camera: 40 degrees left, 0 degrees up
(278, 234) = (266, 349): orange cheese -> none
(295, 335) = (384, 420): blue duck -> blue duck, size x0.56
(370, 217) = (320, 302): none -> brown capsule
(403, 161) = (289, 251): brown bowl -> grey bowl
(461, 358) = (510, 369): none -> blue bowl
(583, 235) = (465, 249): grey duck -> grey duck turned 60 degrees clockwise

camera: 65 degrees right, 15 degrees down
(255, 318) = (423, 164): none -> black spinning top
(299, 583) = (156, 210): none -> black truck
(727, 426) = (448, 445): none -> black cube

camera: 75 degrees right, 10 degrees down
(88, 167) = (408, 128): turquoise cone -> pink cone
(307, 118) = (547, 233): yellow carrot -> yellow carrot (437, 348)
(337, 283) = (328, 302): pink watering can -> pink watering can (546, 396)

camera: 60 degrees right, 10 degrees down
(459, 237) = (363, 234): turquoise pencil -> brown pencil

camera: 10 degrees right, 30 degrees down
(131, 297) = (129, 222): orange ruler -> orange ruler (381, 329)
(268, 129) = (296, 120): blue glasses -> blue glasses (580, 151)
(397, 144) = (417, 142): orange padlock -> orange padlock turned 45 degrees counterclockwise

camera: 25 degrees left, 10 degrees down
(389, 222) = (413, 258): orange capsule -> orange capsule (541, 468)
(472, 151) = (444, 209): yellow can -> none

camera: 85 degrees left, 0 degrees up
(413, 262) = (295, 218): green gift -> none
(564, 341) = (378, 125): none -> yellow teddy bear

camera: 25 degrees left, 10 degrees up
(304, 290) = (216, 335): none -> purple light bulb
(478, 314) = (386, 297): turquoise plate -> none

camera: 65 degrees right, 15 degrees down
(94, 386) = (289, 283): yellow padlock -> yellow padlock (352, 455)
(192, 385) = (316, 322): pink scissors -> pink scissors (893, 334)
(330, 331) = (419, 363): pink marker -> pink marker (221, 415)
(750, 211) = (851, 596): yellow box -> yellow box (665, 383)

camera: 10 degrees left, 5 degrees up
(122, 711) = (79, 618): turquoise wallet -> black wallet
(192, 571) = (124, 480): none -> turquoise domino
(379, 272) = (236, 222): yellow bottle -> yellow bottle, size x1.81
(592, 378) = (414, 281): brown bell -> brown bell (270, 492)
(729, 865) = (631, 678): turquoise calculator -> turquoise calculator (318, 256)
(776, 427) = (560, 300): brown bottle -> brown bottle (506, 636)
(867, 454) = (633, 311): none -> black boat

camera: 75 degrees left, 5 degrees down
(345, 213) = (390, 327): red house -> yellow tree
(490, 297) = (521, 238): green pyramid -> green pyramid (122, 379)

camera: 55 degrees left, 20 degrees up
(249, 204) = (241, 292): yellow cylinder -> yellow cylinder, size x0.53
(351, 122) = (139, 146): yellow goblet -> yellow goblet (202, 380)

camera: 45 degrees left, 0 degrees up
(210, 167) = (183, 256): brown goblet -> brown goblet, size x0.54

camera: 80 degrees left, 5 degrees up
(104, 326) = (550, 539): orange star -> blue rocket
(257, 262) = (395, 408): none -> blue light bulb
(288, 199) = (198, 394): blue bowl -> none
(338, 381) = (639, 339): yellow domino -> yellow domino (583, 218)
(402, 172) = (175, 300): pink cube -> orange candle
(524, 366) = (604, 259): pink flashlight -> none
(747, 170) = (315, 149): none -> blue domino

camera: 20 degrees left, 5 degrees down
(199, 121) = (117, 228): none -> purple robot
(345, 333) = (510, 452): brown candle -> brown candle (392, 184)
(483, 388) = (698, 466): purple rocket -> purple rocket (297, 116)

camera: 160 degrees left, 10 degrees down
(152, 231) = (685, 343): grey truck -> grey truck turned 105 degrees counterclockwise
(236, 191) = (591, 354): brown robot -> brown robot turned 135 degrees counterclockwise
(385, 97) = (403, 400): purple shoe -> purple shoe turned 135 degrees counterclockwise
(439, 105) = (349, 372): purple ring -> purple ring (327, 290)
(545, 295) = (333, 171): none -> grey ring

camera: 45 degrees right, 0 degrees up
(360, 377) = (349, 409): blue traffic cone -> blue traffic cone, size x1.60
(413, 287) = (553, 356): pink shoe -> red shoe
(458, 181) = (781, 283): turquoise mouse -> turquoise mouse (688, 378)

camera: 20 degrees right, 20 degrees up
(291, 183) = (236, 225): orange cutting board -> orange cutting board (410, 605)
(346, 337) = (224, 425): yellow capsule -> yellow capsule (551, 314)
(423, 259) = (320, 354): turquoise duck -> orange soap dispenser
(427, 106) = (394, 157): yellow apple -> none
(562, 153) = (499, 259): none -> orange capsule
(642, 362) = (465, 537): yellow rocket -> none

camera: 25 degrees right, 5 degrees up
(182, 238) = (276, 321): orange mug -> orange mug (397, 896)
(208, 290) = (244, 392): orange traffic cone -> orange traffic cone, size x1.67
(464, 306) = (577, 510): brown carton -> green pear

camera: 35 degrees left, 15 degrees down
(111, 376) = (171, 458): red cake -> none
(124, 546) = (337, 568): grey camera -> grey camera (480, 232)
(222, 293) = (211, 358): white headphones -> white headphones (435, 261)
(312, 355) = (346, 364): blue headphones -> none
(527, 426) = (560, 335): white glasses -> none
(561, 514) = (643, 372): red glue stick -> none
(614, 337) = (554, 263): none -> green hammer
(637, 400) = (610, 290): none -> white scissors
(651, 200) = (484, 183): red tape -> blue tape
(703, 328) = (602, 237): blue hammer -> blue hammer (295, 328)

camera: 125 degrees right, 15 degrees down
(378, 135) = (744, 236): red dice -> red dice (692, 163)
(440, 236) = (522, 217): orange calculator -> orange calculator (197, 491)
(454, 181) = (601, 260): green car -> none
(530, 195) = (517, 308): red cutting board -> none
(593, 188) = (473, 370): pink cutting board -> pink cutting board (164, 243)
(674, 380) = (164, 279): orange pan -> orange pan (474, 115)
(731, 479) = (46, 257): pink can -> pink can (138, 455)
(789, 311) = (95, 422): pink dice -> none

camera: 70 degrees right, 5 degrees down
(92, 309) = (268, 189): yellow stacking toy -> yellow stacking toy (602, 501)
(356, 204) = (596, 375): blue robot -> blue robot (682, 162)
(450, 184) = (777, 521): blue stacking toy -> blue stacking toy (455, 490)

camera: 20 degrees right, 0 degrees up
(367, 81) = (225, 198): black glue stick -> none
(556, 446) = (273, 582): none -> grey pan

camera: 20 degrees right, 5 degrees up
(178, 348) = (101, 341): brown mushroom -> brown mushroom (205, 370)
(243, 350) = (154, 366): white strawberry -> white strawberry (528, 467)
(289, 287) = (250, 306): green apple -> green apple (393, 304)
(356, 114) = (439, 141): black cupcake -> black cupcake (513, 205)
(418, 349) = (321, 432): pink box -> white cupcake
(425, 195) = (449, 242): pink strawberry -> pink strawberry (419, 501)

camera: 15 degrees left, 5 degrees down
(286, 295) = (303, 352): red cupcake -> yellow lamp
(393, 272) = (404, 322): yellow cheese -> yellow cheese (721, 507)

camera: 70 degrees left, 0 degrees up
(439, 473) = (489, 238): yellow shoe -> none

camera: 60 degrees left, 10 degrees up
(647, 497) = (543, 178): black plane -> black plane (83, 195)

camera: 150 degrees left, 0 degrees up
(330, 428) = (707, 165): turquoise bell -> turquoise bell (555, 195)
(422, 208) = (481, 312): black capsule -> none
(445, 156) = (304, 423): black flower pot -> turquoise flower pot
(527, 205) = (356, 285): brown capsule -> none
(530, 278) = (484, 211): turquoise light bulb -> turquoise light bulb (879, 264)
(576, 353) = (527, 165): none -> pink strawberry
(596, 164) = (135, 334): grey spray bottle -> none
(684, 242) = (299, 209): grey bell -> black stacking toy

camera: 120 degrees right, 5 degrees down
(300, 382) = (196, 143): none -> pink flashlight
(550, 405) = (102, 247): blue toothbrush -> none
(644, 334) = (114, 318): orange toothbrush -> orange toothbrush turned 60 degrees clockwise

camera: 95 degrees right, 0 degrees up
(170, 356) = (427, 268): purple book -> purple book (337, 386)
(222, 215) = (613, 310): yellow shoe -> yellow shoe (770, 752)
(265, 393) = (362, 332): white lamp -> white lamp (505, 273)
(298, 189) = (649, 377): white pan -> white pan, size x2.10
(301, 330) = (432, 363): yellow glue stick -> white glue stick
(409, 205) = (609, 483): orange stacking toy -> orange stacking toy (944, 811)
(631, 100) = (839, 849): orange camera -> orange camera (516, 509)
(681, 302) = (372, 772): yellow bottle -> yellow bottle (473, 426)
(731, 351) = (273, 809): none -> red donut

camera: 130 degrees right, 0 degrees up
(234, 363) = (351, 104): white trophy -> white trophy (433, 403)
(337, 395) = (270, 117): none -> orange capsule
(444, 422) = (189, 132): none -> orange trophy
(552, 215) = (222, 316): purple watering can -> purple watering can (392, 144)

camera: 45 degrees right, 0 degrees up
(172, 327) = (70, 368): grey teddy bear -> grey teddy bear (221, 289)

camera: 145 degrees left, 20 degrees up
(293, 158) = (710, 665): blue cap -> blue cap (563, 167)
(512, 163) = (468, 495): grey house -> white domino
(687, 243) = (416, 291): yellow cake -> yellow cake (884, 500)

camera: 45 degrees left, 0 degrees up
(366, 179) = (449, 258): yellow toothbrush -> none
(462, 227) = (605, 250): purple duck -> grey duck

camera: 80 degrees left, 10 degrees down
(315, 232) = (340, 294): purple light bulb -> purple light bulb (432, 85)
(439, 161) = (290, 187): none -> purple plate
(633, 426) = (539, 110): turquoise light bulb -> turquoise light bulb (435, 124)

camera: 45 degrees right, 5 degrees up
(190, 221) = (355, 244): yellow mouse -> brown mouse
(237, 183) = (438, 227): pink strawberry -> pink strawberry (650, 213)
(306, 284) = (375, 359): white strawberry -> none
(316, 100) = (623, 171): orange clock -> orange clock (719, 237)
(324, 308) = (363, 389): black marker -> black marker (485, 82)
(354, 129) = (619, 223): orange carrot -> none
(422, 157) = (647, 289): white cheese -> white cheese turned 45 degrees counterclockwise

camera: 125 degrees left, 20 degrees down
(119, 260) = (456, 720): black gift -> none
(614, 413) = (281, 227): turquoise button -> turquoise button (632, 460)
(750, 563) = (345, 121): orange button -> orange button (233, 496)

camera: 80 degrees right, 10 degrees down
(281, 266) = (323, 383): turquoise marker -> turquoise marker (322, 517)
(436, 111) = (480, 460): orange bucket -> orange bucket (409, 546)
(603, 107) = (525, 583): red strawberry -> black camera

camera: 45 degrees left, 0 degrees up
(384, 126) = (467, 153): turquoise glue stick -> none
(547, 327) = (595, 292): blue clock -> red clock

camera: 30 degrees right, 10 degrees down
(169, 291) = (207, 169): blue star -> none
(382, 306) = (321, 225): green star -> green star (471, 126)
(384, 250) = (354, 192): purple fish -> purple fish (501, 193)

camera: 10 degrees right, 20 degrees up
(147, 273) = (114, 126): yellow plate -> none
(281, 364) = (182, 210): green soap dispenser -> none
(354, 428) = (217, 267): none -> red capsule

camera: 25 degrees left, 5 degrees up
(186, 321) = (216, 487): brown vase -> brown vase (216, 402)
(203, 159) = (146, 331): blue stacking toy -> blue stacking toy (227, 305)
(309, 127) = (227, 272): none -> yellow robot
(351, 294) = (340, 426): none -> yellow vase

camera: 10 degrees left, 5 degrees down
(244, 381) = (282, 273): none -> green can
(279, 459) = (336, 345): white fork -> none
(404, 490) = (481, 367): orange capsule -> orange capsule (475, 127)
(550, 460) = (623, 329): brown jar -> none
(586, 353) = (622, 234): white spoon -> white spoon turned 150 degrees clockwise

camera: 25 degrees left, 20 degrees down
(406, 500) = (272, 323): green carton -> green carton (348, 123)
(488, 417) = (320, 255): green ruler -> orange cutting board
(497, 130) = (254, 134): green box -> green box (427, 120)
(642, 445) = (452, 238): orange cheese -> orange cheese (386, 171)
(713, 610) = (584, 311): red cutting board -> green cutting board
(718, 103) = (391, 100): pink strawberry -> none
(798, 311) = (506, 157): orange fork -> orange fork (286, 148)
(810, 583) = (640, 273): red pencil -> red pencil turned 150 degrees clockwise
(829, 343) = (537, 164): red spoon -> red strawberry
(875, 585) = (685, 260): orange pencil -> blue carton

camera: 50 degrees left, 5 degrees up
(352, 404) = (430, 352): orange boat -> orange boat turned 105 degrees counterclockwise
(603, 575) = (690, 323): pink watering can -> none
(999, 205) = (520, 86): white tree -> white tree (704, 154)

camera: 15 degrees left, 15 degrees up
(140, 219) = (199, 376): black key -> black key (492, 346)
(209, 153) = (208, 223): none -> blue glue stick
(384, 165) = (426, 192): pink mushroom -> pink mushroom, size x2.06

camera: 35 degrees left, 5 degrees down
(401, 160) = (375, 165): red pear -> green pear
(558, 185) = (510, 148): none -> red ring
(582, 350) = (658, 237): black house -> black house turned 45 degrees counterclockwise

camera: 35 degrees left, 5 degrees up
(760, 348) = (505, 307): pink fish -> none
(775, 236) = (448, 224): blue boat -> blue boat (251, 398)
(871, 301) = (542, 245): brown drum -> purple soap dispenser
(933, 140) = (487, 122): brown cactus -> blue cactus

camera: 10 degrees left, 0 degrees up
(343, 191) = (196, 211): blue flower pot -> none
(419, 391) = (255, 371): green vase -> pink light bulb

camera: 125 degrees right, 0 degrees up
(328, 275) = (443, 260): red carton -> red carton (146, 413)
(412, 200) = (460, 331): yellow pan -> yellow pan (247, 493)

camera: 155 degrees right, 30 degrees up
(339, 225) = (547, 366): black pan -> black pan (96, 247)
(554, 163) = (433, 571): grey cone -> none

·····

| WHAT TO WORK ON |
Out of the lines in the listing, count the ones with the word "spoon", then give only the number.

| WRITTEN RESPONSE |
2